AIM OF THE TASK. The lines you need are those holding the word "shifted"; pull them from the material.

___ WORKING DATA ___

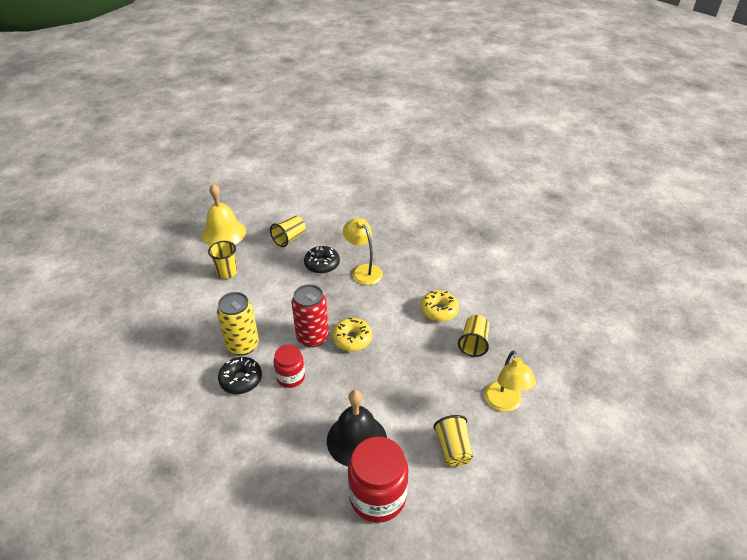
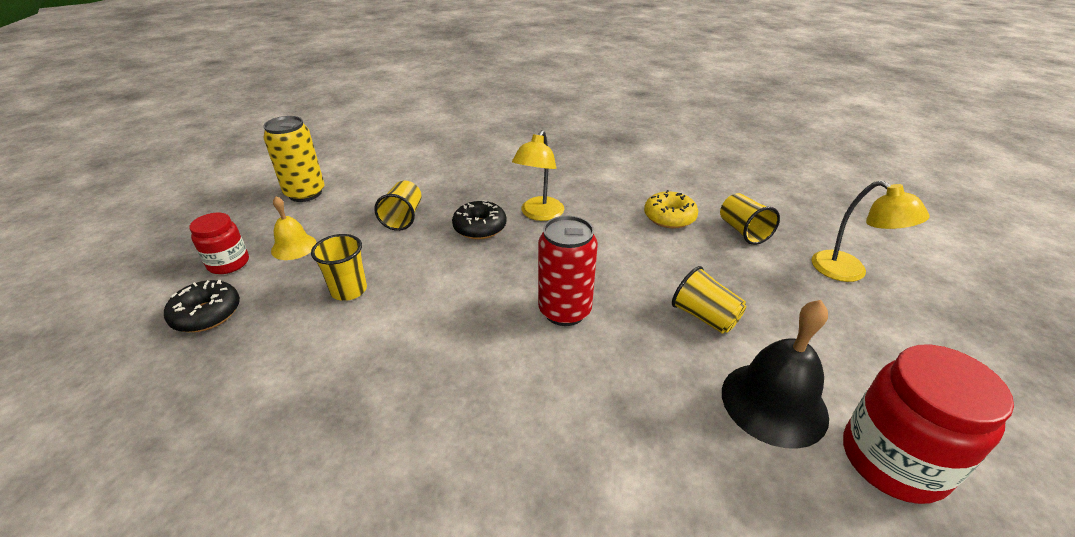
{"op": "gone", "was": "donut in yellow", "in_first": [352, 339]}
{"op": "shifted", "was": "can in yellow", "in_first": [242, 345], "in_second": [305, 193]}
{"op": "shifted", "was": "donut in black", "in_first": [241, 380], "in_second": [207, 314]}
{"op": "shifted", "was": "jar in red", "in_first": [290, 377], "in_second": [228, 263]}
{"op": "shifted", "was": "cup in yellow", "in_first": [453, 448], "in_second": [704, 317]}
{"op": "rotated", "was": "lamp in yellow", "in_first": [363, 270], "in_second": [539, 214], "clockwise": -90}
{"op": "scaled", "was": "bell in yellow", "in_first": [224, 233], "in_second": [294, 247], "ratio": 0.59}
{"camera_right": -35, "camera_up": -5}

___

SOLUTION TO THIS TASK.
{"op": "shifted", "was": "can in yellow", "in_first": [242, 345], "in_second": [305, 193]}
{"op": "shifted", "was": "donut in black", "in_first": [241, 380], "in_second": [207, 314]}
{"op": "shifted", "was": "jar in red", "in_first": [290, 377], "in_second": [228, 263]}
{"op": "shifted", "was": "cup in yellow", "in_first": [453, 448], "in_second": [704, 317]}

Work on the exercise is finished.